Copy out exactly, from the entries that follow, the line holding "lime slope G6:H7", the line holding "orange slope I4:J5", and all lines between them, but no pictures.

::::::

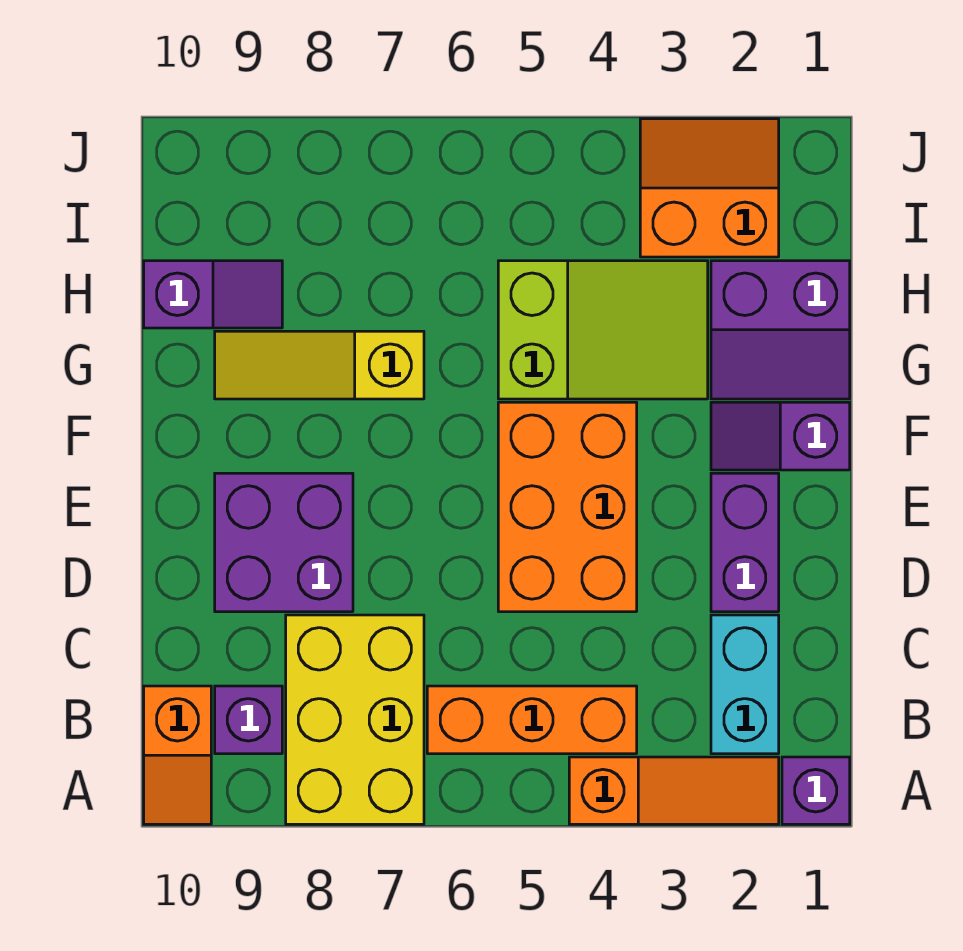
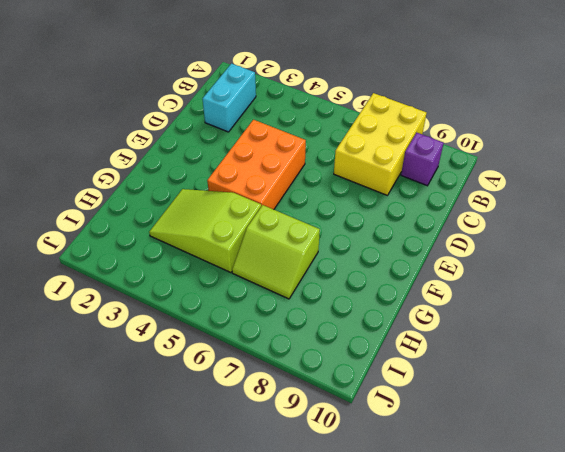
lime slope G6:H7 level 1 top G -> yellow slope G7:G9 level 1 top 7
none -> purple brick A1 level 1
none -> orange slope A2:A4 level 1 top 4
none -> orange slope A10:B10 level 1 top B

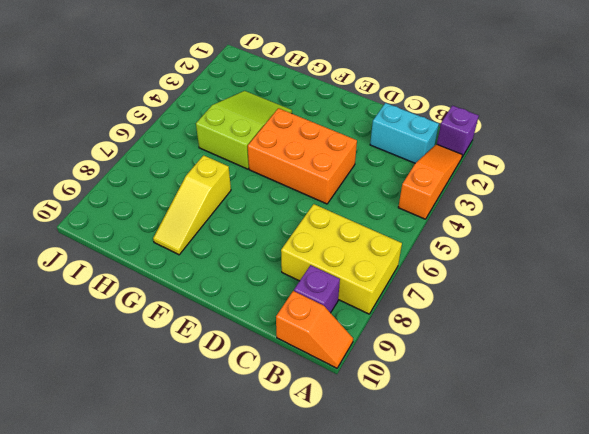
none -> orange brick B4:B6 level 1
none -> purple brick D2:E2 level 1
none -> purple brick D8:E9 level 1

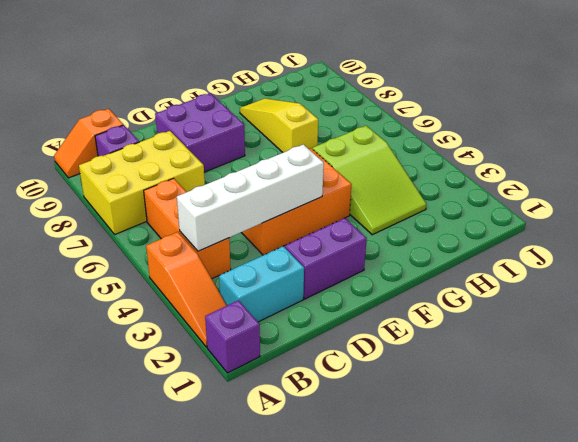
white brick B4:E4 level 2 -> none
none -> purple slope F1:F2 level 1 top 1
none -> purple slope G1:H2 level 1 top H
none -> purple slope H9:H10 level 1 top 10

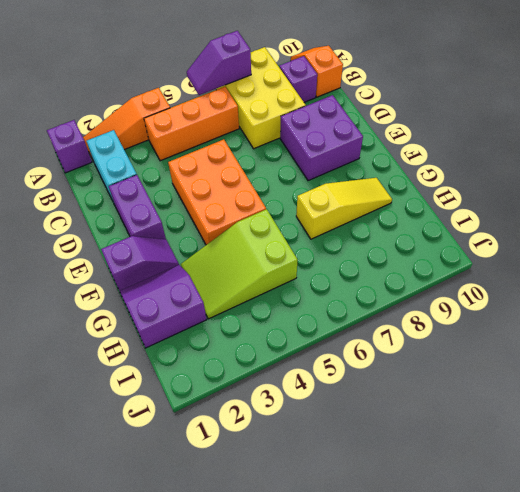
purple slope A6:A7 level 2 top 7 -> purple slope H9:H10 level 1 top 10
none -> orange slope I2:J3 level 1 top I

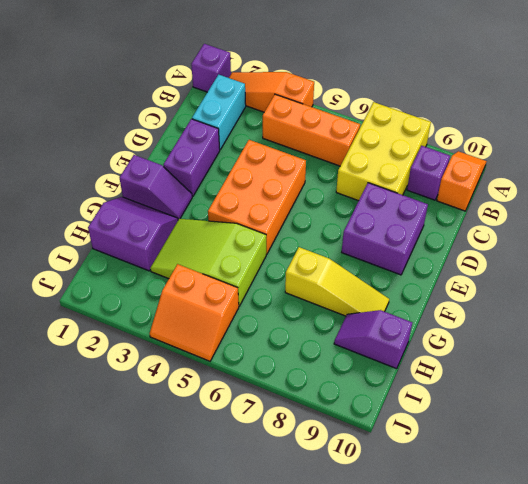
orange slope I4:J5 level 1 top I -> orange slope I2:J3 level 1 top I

::::::

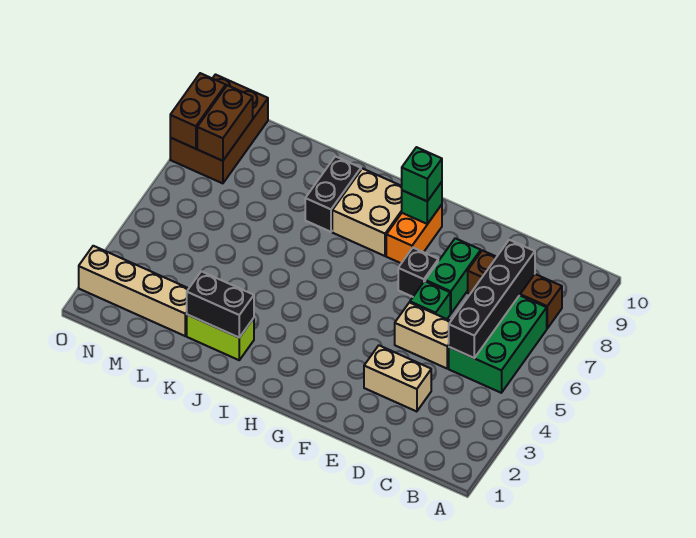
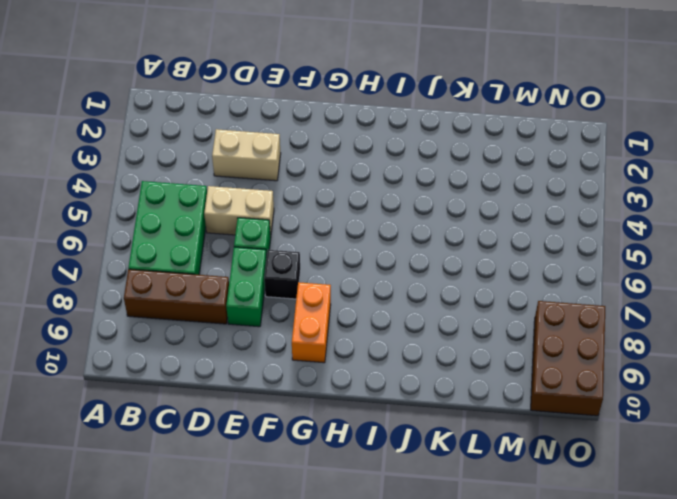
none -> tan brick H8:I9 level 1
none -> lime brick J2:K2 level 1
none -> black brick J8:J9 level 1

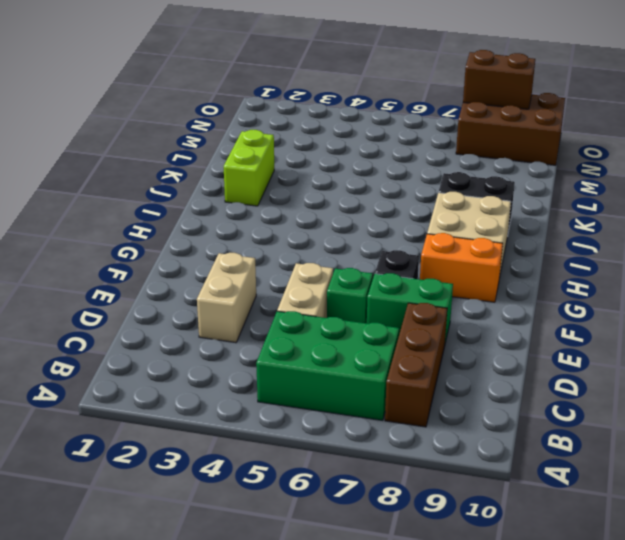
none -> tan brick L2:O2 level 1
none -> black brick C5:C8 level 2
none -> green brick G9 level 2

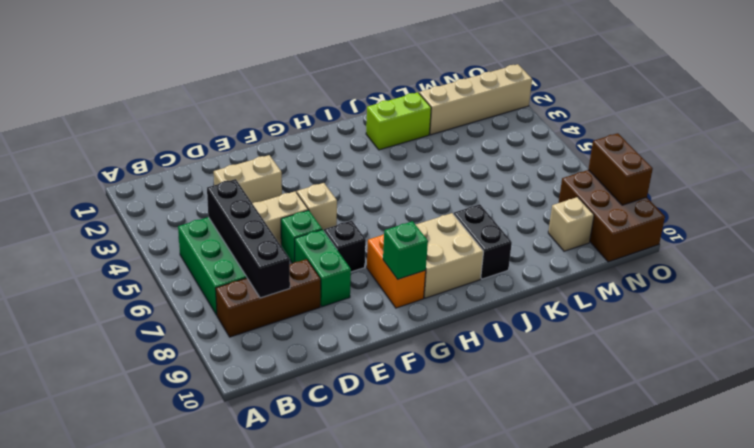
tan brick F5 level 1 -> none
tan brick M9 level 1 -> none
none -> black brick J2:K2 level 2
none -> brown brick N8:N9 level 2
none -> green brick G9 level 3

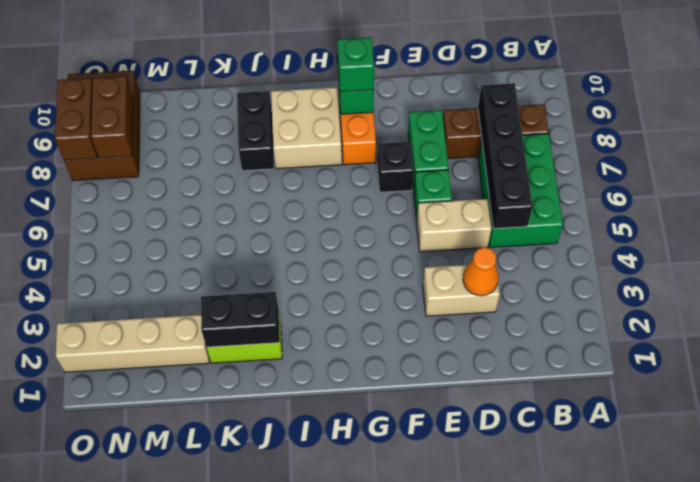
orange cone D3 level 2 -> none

::::::

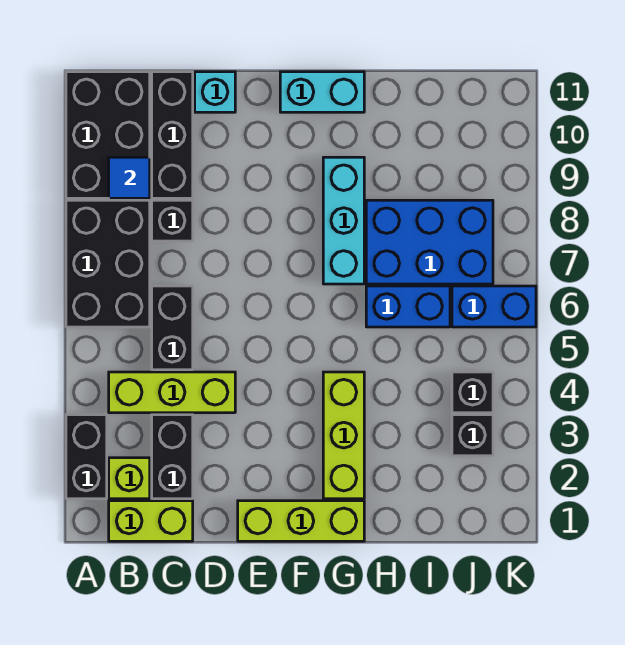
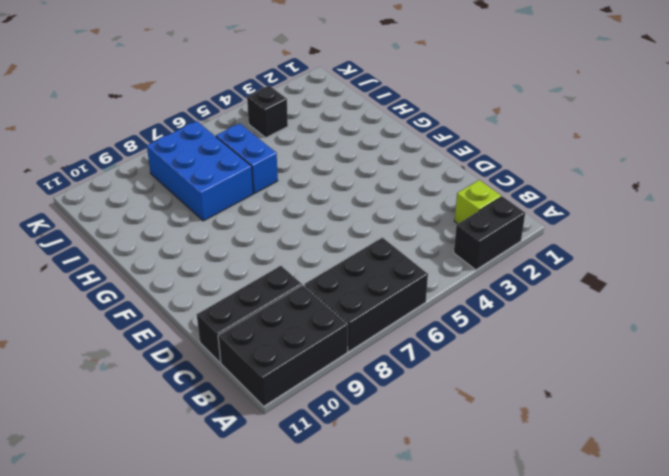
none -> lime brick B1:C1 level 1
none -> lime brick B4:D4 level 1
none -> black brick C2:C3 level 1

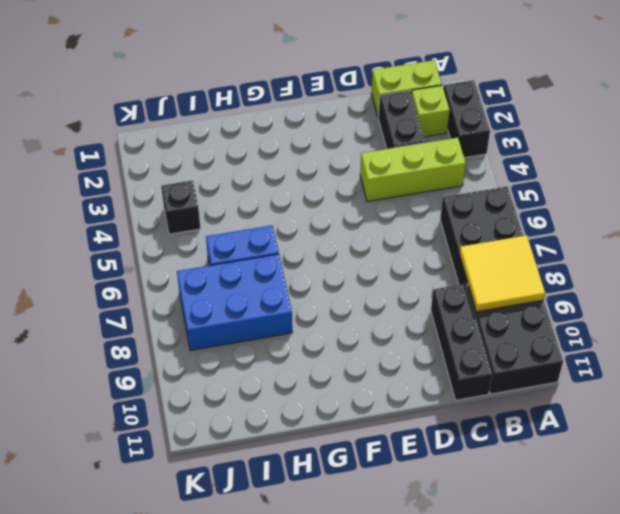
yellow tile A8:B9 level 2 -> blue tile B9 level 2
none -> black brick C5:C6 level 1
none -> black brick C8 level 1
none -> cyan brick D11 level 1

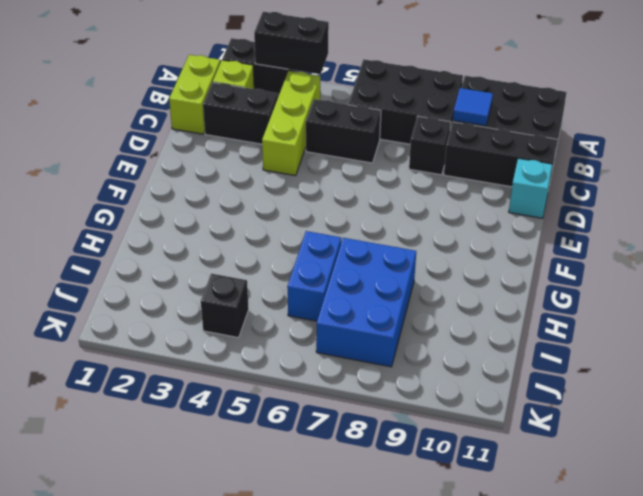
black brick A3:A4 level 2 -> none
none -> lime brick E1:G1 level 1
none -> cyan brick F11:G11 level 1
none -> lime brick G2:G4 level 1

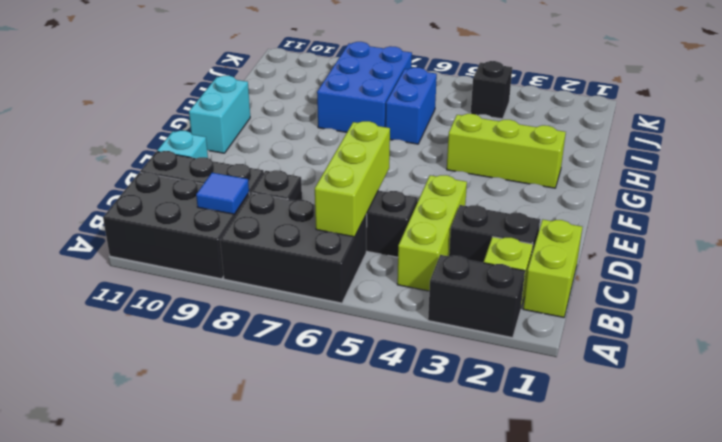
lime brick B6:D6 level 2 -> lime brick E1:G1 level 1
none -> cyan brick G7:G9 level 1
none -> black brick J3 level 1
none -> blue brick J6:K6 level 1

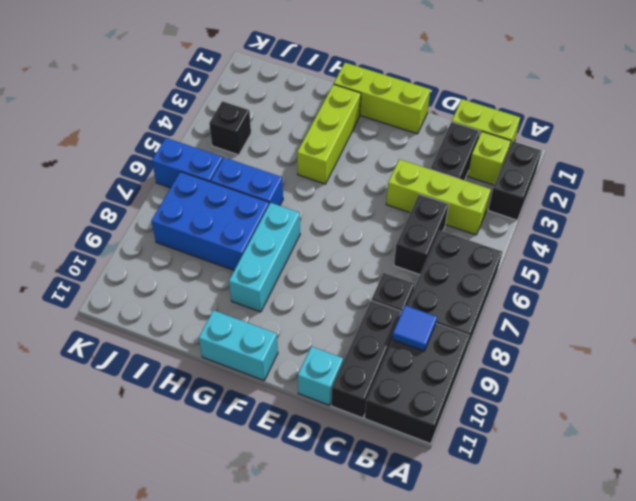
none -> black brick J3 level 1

::::::

**Exercise response**.
lime slope G6:H7 level 1 top G -> yellow slope G7:G9 level 1 top 7
none -> purple brick A1 level 1
none -> orange slope A2:A4 level 1 top 4
none -> orange slope A10:B10 level 1 top B

none -> orange brick B4:B6 level 1
none -> purple brick D2:E2 level 1
none -> purple brick D8:E9 level 1

white brick B4:E4 level 2 -> none
none -> purple slope F1:F2 level 1 top 1
none -> purple slope G1:H2 level 1 top H
none -> purple slope H9:H10 level 1 top 10

purple slope A6:A7 level 2 top 7 -> purple slope H9:H10 level 1 top 10
none -> orange slope I2:J3 level 1 top I

orange slope I4:J5 level 1 top I -> orange slope I2:J3 level 1 top I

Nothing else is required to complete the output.